(Difference listings)
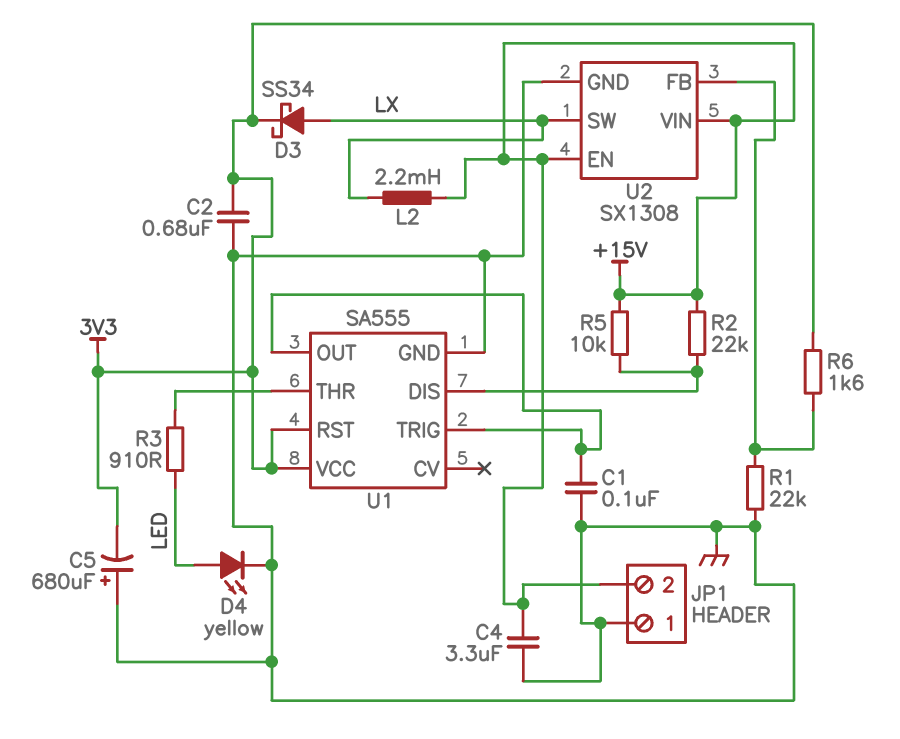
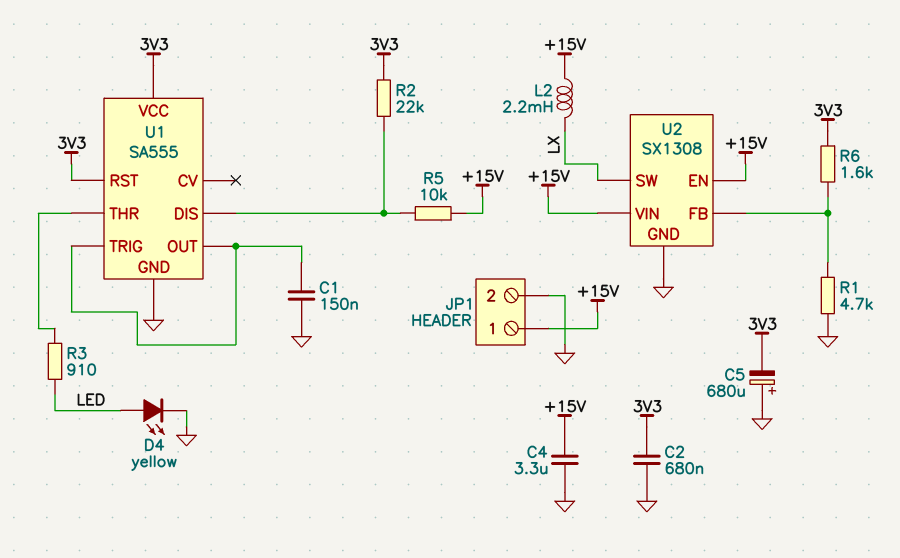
C1: 100nF (GND, U1/OUT) -> 150nF (GND, U1/OUT)
D3: schottky SS34 (A LX, K 3V3) -> none
JP1 pin 1: GND -> +15V
JP1 pin 2: +15V -> GND
R1: 22k (GND, U2/FB) -> 4.7k (GND, U2/FB)
R2: 22k (+15V, U1/DIS) -> 22k (3V3, U1/DIS)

#### Problem details:
Images stay out; the entries above are to be printed exactly.

#### Problem solution:
C1: 100nF (GND, U1/OUT) -> 150nF (GND, U1/OUT)
D3: schottky SS34 (A LX, K 3V3) -> none
JP1 pin 1: GND -> +15V
JP1 pin 2: +15V -> GND
R1: 22k (GND, U2/FB) -> 4.7k (GND, U2/FB)
R2: 22k (+15V, U1/DIS) -> 22k (3V3, U1/DIS)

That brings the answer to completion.